Goal: Among the entries below, count the lines where the string "this" occurs, and give only the number.

Data shown:

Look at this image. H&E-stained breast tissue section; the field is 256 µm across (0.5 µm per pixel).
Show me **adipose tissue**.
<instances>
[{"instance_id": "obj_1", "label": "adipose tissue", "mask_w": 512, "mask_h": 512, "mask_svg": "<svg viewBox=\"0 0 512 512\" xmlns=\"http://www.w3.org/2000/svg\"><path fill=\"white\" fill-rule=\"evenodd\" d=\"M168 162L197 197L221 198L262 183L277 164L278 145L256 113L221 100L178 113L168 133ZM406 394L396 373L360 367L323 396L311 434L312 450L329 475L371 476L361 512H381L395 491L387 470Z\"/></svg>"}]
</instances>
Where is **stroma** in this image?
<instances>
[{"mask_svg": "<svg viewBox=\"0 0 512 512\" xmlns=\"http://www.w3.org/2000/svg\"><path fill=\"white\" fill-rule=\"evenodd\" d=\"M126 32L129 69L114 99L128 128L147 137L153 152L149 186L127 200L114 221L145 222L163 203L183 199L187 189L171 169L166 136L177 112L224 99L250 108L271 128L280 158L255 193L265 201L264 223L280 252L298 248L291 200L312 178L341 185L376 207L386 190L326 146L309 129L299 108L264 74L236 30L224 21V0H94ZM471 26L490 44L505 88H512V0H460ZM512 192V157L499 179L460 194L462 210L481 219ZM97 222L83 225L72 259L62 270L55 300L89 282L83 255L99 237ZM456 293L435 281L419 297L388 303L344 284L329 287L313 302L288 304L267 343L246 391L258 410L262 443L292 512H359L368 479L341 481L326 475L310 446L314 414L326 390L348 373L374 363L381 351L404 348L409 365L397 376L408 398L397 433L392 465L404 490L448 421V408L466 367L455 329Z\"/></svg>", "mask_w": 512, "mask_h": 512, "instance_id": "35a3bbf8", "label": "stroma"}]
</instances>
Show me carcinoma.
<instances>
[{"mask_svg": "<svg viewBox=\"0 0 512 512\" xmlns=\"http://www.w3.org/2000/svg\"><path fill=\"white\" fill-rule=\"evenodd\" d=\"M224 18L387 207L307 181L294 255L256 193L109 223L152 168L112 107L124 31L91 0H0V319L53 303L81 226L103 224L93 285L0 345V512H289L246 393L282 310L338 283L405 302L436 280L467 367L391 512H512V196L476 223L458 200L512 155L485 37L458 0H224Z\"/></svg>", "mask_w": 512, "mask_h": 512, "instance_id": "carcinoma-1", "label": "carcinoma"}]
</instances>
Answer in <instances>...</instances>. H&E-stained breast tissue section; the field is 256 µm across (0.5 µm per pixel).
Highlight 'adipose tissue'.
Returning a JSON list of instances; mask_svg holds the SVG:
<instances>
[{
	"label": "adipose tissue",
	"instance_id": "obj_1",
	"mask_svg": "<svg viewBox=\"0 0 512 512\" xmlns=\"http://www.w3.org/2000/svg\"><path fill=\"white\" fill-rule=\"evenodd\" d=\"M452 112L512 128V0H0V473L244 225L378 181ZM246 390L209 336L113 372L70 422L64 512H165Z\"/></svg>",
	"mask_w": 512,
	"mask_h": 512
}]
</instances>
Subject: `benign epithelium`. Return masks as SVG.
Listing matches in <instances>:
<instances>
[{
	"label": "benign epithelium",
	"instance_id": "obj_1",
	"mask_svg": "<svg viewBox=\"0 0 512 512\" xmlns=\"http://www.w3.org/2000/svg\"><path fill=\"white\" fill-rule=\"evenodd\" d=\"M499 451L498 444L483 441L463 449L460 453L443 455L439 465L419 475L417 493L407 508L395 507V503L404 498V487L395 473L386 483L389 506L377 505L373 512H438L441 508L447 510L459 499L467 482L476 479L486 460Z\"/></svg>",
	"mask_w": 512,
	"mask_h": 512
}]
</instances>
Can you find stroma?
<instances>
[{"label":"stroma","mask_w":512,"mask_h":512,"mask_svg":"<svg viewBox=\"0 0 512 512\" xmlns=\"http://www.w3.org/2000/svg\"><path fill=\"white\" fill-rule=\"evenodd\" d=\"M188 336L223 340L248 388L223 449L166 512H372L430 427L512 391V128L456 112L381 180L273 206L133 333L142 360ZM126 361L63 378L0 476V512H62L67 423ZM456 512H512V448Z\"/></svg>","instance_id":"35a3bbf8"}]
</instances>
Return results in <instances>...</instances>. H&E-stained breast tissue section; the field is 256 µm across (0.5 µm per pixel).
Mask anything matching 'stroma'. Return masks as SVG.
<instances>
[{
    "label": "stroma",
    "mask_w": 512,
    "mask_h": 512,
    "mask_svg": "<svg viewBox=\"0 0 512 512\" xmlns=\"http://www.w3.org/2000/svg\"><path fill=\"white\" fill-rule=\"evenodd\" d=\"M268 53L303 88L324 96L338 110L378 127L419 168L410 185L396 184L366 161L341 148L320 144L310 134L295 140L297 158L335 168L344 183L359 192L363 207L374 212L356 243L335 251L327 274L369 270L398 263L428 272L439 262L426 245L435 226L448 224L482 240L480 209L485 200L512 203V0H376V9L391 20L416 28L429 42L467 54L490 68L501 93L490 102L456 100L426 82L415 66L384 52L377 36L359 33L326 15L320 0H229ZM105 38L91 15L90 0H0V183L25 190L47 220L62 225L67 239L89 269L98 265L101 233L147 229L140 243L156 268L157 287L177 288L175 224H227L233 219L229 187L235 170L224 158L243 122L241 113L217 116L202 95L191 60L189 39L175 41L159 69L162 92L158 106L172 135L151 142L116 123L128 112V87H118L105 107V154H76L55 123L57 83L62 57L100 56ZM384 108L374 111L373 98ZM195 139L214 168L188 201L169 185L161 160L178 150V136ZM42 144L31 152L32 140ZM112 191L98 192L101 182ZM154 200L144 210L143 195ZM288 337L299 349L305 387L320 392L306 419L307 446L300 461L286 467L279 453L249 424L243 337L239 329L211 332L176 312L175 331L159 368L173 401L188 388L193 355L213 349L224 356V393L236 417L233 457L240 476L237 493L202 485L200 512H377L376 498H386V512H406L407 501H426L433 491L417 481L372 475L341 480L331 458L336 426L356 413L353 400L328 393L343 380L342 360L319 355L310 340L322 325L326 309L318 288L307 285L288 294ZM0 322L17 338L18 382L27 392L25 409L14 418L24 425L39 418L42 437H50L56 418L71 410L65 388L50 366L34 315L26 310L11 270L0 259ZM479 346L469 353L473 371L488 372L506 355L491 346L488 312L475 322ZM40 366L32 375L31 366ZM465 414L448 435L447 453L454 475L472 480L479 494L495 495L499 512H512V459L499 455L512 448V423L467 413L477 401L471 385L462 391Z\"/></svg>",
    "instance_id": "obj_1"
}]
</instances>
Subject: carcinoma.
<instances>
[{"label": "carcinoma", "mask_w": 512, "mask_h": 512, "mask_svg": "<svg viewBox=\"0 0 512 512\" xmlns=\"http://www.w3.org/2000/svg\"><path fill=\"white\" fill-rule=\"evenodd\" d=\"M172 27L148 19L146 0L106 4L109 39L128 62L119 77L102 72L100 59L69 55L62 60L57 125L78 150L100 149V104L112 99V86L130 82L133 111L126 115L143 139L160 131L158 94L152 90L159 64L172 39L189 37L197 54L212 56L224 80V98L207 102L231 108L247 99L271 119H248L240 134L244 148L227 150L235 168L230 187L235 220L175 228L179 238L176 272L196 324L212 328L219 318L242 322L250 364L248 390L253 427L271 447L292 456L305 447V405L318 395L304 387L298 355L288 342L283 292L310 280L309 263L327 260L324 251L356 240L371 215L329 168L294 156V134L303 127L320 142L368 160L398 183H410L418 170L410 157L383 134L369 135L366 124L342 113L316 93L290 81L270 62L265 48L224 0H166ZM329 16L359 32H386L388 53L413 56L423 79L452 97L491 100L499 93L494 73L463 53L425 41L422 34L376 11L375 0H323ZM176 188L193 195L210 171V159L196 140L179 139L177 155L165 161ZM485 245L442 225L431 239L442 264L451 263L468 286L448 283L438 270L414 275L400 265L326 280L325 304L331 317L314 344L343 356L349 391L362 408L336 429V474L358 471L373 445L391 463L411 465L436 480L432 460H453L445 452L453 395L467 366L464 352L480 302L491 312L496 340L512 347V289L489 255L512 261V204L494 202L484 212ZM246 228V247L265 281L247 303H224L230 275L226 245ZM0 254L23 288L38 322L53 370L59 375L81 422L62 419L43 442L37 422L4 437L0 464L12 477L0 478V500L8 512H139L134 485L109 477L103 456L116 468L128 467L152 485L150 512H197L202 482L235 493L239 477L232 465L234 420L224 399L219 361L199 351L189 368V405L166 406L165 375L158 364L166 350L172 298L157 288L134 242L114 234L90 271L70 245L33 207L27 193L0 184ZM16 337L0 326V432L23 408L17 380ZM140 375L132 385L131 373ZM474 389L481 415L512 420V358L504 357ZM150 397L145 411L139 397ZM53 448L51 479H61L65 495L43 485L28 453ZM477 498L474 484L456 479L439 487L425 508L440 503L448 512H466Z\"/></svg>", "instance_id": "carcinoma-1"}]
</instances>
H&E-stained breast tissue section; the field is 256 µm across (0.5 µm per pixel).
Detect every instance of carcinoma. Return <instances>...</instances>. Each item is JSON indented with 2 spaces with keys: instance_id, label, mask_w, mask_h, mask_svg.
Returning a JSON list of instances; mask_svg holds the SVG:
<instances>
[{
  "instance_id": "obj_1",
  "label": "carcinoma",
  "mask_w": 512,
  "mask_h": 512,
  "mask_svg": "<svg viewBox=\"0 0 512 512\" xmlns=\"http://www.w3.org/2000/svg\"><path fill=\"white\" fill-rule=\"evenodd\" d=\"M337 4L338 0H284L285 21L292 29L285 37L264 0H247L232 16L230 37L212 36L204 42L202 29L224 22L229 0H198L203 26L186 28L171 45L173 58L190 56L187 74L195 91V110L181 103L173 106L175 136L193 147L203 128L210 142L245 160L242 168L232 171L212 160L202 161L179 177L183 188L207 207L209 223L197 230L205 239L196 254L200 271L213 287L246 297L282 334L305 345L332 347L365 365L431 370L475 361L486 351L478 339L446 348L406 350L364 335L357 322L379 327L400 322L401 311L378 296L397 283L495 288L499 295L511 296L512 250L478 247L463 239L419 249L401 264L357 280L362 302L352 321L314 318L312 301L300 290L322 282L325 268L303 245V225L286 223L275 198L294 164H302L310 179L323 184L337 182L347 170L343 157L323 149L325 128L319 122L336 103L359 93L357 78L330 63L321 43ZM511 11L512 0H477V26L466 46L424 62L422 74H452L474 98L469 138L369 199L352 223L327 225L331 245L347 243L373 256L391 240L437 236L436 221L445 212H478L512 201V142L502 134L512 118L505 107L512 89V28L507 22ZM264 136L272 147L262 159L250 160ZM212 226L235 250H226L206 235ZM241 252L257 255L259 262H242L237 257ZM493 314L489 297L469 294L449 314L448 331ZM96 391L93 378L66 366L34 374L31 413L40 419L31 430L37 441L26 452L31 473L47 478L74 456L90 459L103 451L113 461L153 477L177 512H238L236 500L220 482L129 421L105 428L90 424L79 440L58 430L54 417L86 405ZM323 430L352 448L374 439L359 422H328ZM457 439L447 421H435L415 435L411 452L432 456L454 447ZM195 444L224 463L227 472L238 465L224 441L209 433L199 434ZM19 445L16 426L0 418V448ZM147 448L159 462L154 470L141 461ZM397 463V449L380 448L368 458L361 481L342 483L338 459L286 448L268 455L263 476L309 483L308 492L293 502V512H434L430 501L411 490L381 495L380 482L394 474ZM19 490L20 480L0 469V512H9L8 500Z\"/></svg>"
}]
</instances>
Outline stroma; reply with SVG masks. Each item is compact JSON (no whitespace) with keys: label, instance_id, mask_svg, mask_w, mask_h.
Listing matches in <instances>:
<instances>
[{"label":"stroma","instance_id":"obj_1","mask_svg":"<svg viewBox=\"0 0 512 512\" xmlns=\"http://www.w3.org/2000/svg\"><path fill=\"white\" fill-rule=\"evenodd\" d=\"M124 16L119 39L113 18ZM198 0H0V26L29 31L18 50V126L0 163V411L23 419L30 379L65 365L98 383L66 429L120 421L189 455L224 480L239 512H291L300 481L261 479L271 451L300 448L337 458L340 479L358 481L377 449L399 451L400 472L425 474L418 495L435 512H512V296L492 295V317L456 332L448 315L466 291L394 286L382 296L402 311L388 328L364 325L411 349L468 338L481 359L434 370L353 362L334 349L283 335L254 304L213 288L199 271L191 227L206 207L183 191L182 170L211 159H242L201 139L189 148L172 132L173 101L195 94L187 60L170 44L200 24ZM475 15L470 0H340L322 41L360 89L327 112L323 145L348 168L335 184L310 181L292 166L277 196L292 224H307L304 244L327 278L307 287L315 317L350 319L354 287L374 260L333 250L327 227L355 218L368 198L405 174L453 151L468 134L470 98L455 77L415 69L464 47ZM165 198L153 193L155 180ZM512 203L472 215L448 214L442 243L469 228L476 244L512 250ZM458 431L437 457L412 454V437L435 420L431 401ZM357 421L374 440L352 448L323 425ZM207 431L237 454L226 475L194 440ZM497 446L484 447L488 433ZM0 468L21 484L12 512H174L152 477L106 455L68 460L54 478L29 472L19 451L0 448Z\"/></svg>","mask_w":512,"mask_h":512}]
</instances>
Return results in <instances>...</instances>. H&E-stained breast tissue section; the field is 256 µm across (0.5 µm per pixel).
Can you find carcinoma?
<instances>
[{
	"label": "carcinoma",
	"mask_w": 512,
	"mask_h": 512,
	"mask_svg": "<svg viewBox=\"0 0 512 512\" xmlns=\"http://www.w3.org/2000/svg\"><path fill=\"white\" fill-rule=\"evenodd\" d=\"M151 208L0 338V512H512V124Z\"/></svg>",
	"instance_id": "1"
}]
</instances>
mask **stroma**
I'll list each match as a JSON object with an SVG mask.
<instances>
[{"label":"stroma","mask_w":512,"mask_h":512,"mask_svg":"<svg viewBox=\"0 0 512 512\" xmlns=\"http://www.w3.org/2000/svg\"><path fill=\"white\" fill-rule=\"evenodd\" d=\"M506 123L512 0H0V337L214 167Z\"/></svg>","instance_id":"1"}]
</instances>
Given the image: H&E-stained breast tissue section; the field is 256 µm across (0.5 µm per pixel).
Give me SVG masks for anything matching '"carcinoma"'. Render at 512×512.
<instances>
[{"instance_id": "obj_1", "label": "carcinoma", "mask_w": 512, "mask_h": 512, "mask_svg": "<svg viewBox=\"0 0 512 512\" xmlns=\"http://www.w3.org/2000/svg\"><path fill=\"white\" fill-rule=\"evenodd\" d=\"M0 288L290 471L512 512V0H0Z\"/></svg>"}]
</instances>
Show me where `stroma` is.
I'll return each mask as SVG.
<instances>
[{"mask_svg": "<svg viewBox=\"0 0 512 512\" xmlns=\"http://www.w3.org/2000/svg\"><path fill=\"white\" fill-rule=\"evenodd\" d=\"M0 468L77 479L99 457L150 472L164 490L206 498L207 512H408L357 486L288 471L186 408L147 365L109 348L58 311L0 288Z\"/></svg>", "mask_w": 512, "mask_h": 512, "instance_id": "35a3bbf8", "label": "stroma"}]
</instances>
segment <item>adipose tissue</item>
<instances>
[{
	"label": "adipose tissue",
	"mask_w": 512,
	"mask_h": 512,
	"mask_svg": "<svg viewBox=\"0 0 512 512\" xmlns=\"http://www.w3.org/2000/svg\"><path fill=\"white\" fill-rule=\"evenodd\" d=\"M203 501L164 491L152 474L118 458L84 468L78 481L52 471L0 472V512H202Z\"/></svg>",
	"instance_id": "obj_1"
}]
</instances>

Expected answer: 2